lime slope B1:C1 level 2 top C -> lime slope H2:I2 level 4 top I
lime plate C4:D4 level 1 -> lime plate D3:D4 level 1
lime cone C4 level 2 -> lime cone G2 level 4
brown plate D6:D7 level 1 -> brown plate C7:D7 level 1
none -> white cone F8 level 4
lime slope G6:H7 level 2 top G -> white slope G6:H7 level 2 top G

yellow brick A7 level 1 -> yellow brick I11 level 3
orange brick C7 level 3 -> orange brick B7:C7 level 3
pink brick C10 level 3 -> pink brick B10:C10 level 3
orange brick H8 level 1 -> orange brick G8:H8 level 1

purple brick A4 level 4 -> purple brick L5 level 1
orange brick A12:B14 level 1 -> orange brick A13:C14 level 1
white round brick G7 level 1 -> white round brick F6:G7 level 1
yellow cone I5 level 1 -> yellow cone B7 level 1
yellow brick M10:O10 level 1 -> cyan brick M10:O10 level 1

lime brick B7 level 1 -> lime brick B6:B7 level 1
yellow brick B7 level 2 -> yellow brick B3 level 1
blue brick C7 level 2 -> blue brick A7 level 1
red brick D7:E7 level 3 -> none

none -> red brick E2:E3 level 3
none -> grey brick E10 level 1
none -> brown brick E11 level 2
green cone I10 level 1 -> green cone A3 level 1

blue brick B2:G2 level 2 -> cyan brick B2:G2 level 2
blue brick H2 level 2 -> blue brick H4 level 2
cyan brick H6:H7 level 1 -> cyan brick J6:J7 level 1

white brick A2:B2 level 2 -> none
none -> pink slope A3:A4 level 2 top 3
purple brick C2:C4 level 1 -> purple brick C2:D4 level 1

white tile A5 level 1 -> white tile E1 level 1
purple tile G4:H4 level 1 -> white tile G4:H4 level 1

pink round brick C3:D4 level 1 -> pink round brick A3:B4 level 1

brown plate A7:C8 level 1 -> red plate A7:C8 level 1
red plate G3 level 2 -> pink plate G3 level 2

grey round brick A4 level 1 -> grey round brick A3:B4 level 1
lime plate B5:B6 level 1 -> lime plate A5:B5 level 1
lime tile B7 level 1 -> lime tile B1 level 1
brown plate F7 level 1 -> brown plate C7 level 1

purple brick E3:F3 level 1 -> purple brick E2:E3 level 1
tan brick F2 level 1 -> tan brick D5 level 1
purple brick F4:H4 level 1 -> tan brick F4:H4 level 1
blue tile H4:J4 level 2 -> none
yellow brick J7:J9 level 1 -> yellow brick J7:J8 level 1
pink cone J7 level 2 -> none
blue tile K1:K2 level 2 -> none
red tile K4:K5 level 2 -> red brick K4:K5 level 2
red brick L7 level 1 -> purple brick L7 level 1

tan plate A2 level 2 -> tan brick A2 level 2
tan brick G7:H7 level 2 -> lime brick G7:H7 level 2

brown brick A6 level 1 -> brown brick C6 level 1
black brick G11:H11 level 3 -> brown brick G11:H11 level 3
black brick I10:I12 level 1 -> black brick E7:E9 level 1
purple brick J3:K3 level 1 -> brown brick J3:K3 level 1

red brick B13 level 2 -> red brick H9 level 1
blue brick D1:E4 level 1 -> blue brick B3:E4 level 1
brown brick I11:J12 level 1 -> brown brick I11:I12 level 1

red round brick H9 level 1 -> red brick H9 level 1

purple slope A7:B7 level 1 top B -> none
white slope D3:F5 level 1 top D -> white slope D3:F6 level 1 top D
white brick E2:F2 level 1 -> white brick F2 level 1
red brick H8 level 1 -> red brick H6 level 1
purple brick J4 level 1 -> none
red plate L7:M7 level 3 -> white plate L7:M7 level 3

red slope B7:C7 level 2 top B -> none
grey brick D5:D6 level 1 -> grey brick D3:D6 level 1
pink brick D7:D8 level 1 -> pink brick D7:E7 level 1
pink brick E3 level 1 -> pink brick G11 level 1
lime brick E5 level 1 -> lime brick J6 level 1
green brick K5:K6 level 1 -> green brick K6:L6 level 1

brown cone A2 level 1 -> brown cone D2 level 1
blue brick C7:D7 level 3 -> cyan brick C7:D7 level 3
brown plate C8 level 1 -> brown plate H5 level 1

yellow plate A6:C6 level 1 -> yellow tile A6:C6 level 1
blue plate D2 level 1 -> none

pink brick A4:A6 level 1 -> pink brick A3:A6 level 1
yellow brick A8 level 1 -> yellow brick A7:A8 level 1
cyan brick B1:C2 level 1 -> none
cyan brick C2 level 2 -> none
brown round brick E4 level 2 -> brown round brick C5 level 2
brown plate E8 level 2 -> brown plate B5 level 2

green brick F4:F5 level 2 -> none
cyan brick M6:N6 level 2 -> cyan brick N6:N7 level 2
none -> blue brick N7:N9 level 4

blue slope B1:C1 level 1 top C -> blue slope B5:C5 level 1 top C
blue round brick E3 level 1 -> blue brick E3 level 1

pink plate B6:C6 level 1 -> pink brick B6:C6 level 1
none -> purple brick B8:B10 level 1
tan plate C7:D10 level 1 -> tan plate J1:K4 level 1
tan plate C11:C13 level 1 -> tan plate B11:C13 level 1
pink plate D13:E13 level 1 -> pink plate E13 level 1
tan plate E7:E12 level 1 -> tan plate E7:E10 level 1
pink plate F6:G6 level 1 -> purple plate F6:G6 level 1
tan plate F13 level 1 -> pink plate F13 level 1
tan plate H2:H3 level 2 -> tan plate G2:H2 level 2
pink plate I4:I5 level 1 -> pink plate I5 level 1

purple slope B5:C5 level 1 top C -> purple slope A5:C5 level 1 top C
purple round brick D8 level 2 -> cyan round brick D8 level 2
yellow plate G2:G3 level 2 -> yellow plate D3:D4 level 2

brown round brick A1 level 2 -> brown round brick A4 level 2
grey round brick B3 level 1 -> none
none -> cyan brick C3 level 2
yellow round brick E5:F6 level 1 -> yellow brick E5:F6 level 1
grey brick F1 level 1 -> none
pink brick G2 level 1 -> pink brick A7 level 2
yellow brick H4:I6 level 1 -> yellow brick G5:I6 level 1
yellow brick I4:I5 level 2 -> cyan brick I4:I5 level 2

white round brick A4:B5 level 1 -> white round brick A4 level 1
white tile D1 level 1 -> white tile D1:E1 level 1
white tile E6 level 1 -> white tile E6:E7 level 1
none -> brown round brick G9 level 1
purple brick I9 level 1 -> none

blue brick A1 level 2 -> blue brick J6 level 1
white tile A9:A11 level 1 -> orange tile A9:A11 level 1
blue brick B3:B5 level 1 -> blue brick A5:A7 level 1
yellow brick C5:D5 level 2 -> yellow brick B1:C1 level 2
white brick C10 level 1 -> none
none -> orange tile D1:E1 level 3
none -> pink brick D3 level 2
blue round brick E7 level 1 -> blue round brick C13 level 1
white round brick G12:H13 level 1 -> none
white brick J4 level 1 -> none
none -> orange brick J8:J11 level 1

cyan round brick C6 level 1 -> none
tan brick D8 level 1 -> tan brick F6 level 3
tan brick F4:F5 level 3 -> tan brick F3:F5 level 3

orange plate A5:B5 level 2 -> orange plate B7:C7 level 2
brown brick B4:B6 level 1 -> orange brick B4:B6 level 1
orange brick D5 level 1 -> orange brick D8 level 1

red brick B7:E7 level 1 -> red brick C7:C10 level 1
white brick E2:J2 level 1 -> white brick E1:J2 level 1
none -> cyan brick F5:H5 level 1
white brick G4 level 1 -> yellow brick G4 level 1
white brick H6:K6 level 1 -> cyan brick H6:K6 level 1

Work to complete — Using the listing above, print the line containing "purple round brick" and every line after it exactly, up to and including the last.

Task result —
purple round brick D8 level 2 -> cyan round brick D8 level 2
yellow plate G2:G3 level 2 -> yellow plate D3:D4 level 2

brown round brick A1 level 2 -> brown round brick A4 level 2
grey round brick B3 level 1 -> none
none -> cyan brick C3 level 2
yellow round brick E5:F6 level 1 -> yellow brick E5:F6 level 1
grey brick F1 level 1 -> none
pink brick G2 level 1 -> pink brick A7 level 2
yellow brick H4:I6 level 1 -> yellow brick G5:I6 level 1
yellow brick I4:I5 level 2 -> cyan brick I4:I5 level 2

white round brick A4:B5 level 1 -> white round brick A4 level 1
white tile D1 level 1 -> white tile D1:E1 level 1
white tile E6 level 1 -> white tile E6:E7 level 1
none -> brown round brick G9 level 1
purple brick I9 level 1 -> none

blue brick A1 level 2 -> blue brick J6 level 1
white tile A9:A11 level 1 -> orange tile A9:A11 level 1
blue brick B3:B5 level 1 -> blue brick A5:A7 level 1
yellow brick C5:D5 level 2 -> yellow brick B1:C1 level 2
white brick C10 level 1 -> none
none -> orange tile D1:E1 level 3
none -> pink brick D3 level 2
blue round brick E7 level 1 -> blue round brick C13 level 1
white round brick G12:H13 level 1 -> none
white brick J4 level 1 -> none
none -> orange brick J8:J11 level 1

cyan round brick C6 level 1 -> none
tan brick D8 level 1 -> tan brick F6 level 3
tan brick F4:F5 level 3 -> tan brick F3:F5 level 3

orange plate A5:B5 level 2 -> orange plate B7:C7 level 2
brown brick B4:B6 level 1 -> orange brick B4:B6 level 1
orange brick D5 level 1 -> orange brick D8 level 1

red brick B7:E7 level 1 -> red brick C7:C10 level 1
white brick E2:J2 level 1 -> white brick E1:J2 level 1
none -> cyan brick F5:H5 level 1
white brick G4 level 1 -> yellow brick G4 level 1
white brick H6:K6 level 1 -> cyan brick H6:K6 level 1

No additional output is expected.